TASK DESCRIPTION =
Without the pictures, write out all the lines below exactly as they appear.

MATERIAL PROVIDED =
* * *

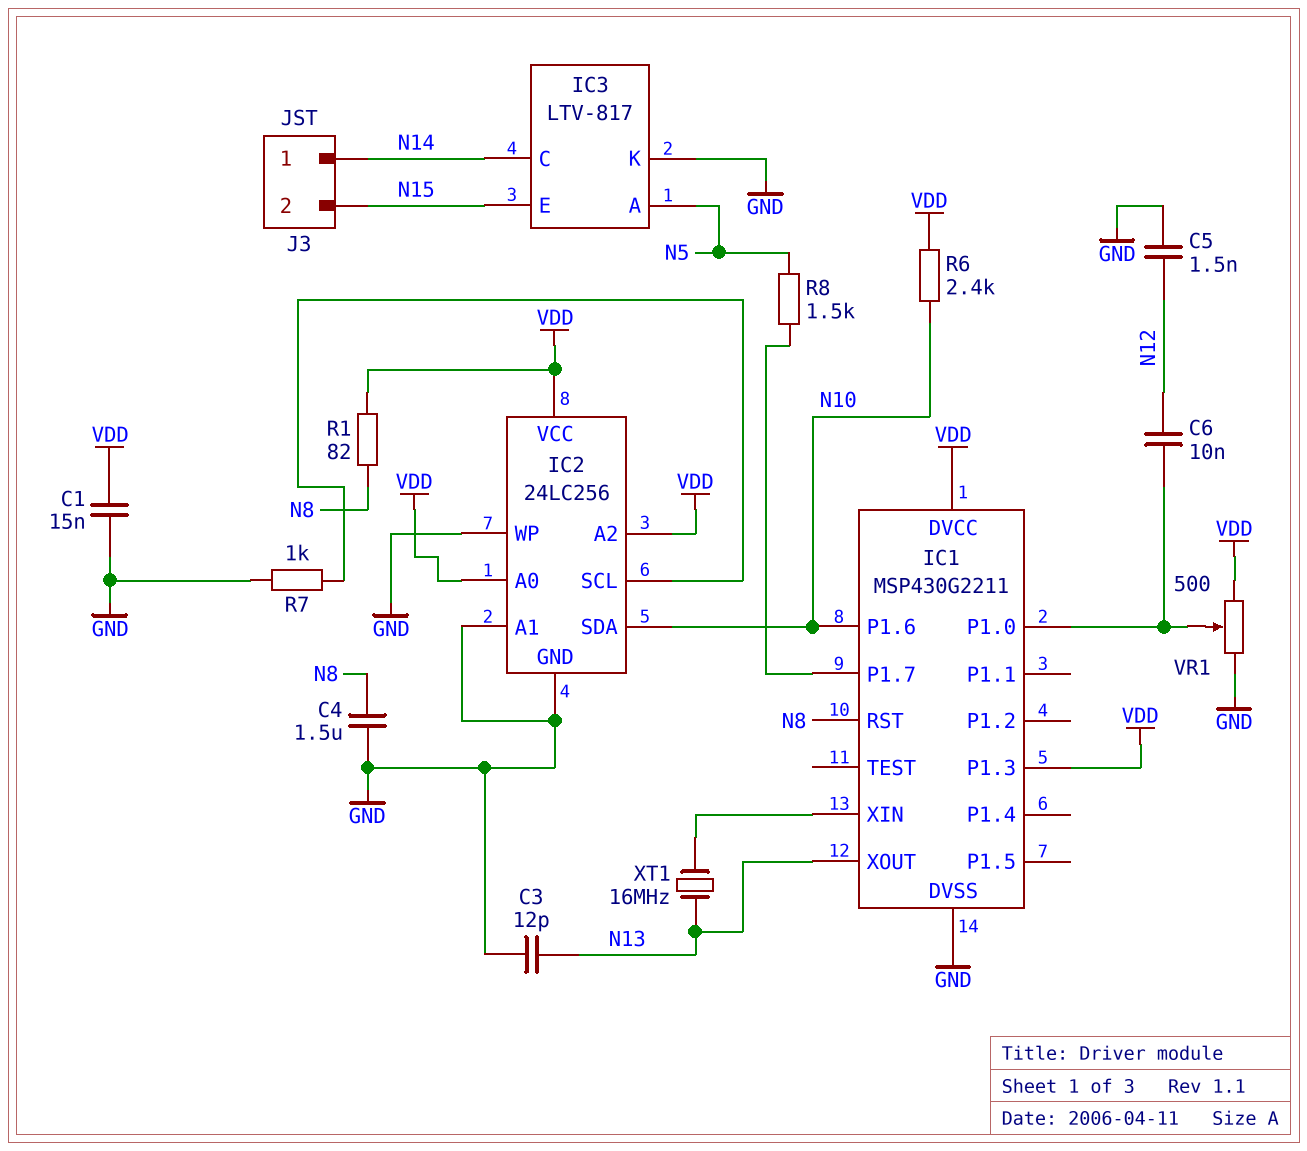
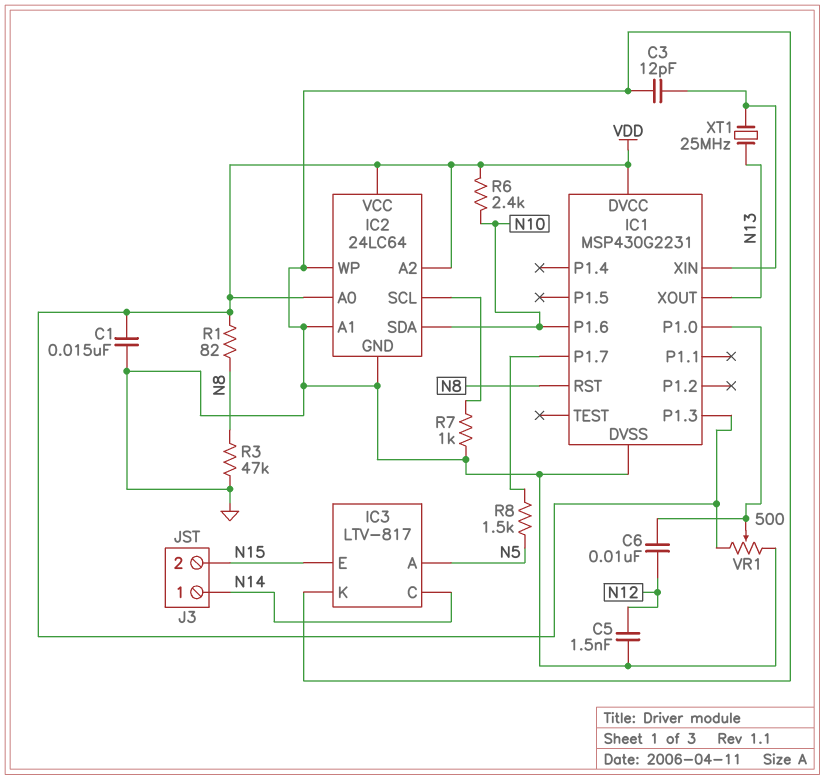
C3: 12pF (GND, N13) -> 12pF (GND, IC1/XIN)
C4: 1.5uF (GND, N8) -> none
IC1: MSP430G2211 -> MSP430G2231
IC2: 24LC256 -> 24LC64
R3: none -> 47k (GND, N8)
XT1: 16MHz (IC1/XIN, N13) -> 25MHz (IC1/XIN, N13)

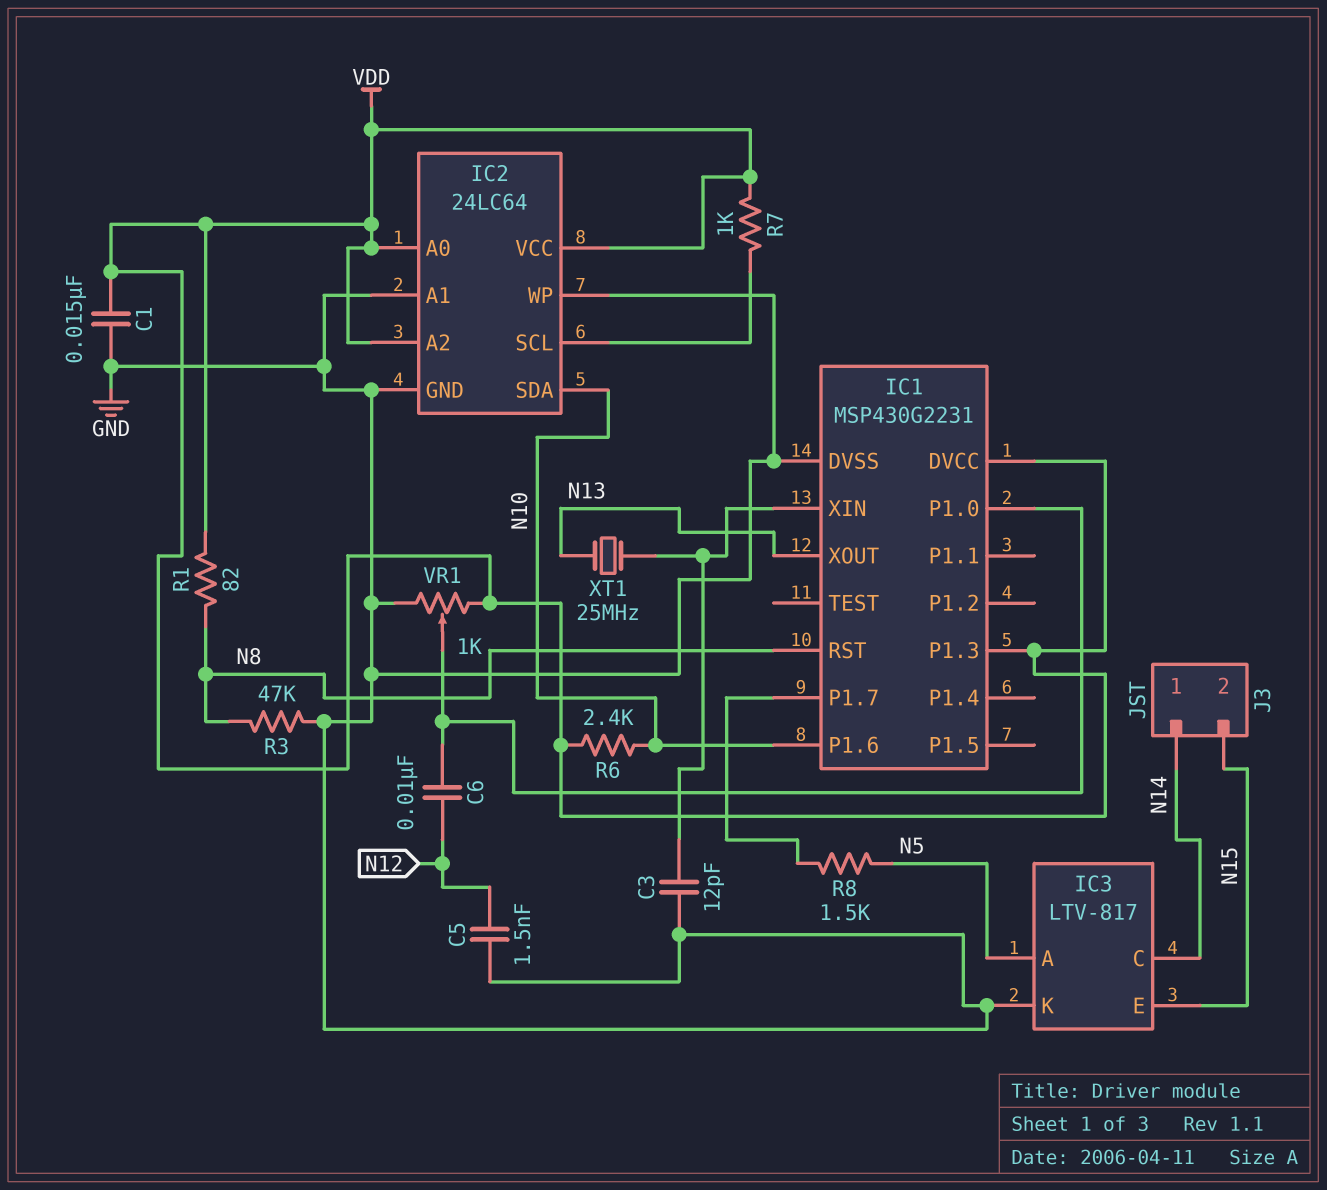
R7: 1k (GND, IC2/SCL) -> 1k (IC2/SCL, VDD)
VR1: 500 (GND, VDD, wiper IC1/P1.0) -> 1k (GND, VDD, wiper IC1/P1.0)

* * *

ANSWER AREA =
C3: 12pF (GND, N13) -> 12pF (GND, IC1/XIN)
C4: 1.5uF (GND, N8) -> none
IC1: MSP430G2211 -> MSP430G2231
IC2: 24LC256 -> 24LC64
R3: none -> 47k (GND, N8)
XT1: 16MHz (IC1/XIN, N13) -> 25MHz (IC1/XIN, N13)

R7: 1k (GND, IC2/SCL) -> 1k (IC2/SCL, VDD)
VR1: 500 (GND, VDD, wiper IC1/P1.0) -> 1k (GND, VDD, wiper IC1/P1.0)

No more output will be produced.